[TRY IT] Give back exactly the lines of the data below, starting with the line that has "TOF pin SDA: A5 -> A4" and going on through the line that has "RELAY pin IN2: 13 -> MO".

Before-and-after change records
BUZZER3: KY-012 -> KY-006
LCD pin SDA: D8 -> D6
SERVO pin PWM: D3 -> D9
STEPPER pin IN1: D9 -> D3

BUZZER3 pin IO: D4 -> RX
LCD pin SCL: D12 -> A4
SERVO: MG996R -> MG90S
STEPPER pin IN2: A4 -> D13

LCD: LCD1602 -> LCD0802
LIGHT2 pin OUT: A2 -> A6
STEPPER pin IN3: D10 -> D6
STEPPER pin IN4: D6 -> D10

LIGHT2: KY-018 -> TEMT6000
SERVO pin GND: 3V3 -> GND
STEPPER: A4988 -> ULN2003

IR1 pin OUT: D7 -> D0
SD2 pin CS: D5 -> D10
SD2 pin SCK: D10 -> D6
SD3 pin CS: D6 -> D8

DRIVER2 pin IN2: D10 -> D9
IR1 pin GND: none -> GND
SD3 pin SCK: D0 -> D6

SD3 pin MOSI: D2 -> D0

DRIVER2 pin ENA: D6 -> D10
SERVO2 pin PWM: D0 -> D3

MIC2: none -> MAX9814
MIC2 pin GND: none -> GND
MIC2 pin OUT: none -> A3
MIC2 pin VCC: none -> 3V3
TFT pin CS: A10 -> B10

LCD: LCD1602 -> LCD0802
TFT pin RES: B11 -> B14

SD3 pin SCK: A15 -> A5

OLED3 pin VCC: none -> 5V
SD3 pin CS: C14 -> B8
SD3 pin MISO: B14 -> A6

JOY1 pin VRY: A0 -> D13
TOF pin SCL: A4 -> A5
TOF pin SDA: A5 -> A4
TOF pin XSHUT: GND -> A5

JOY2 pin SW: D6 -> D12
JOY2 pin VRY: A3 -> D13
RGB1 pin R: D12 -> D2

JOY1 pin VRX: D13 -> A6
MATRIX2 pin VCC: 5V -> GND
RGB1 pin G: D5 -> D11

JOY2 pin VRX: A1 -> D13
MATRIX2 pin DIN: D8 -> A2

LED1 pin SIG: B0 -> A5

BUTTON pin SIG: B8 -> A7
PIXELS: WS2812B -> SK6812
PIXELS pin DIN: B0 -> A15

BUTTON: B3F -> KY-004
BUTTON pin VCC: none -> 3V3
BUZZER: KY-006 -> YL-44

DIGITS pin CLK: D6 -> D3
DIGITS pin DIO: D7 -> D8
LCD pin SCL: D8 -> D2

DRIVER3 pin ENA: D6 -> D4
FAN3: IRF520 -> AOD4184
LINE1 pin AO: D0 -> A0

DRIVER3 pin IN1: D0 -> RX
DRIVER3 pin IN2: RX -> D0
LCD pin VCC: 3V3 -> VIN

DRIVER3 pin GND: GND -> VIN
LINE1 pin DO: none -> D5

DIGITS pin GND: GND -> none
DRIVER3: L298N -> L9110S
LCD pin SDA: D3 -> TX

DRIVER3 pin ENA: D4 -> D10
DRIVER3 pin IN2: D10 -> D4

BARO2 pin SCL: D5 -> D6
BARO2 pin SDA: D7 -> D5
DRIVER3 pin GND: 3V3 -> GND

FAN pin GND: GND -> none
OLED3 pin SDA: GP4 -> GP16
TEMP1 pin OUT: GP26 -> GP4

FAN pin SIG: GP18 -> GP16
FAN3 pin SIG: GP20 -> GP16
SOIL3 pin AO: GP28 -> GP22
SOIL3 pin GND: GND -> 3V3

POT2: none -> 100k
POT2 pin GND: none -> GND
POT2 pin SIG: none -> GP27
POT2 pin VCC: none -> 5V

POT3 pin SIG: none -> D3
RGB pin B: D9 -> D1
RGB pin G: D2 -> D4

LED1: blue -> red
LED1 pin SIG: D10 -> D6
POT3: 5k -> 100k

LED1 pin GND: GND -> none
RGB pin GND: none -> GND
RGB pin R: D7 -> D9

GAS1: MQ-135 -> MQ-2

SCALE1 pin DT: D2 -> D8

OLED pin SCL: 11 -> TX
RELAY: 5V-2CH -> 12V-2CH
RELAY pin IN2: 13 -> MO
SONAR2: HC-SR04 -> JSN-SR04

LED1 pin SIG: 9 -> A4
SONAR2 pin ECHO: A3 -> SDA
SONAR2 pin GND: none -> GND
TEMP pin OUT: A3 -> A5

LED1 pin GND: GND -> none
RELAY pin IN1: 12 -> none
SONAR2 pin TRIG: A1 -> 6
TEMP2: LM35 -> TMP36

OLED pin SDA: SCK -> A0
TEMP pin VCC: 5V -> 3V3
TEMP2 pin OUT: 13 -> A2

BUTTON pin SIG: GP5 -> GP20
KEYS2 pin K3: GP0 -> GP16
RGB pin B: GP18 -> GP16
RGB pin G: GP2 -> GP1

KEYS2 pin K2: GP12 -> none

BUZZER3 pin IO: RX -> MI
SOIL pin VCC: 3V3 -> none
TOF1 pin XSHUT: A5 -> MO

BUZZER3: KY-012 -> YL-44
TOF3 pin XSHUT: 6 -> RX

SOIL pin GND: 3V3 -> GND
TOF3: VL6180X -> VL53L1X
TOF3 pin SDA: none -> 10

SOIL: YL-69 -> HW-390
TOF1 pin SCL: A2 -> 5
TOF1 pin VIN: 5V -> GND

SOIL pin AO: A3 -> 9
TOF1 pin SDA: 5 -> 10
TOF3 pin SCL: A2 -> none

[RESPONSE AREA]
TOF pin SDA: A5 -> A4
TOF pin XSHUT: GND -> A5

JOY2 pin SW: D6 -> D12
JOY2 pin VRY: A3 -> D13
RGB1 pin R: D12 -> D2

JOY1 pin VRX: D13 -> A6
MATRIX2 pin VCC: 5V -> GND
RGB1 pin G: D5 -> D11

JOY2 pin VRX: A1 -> D13
MATRIX2 pin DIN: D8 -> A2

LED1 pin SIG: B0 -> A5

BUTTON pin SIG: B8 -> A7
PIXELS: WS2812B -> SK6812
PIXELS pin DIN: B0 -> A15

BUTTON: B3F -> KY-004
BUTTON pin VCC: none -> 3V3
BUZZER: KY-006 -> YL-44

DIGITS pin CLK: D6 -> D3
DIGITS pin DIO: D7 -> D8
LCD pin SCL: D8 -> D2

DRIVER3 pin ENA: D6 -> D4
FAN3: IRF520 -> AOD4184
LINE1 pin AO: D0 -> A0

DRIVER3 pin IN1: D0 -> RX
DRIVER3 pin IN2: RX -> D0
LCD pin VCC: 3V3 -> VIN

DRIVER3 pin GND: GND -> VIN
LINE1 pin DO: none -> D5

DIGITS pin GND: GND -> none
DRIVER3: L298N -> L9110S
LCD pin SDA: D3 -> TX

DRIVER3 pin ENA: D4 -> D10
DRIVER3 pin IN2: D10 -> D4

BARO2 pin SCL: D5 -> D6
BARO2 pin SDA: D7 -> D5
DRIVER3 pin GND: 3V3 -> GND

FAN pin GND: GND -> none
OLED3 pin SDA: GP4 -> GP16
TEMP1 pin OUT: GP26 -> GP4

FAN pin SIG: GP18 -> GP16
FAN3 pin SIG: GP20 -> GP16
SOIL3 pin AO: GP28 -> GP22
SOIL3 pin GND: GND -> 3V3

POT2: none -> 100k
POT2 pin GND: none -> GND
POT2 pin SIG: none -> GP27
POT2 pin VCC: none -> 5V

POT3 pin SIG: none -> D3
RGB pin B: D9 -> D1
RGB pin G: D2 -> D4

LED1: blue -> red
LED1 pin SIG: D10 -> D6
POT3: 5k -> 100k

LED1 pin GND: GND -> none
RGB pin GND: none -> GND
RGB pin R: D7 -> D9

GAS1: MQ-135 -> MQ-2

SCALE1 pin DT: D2 -> D8

OLED pin SCL: 11 -> TX
RELAY: 5V-2CH -> 12V-2CH
RELAY pin IN2: 13 -> MO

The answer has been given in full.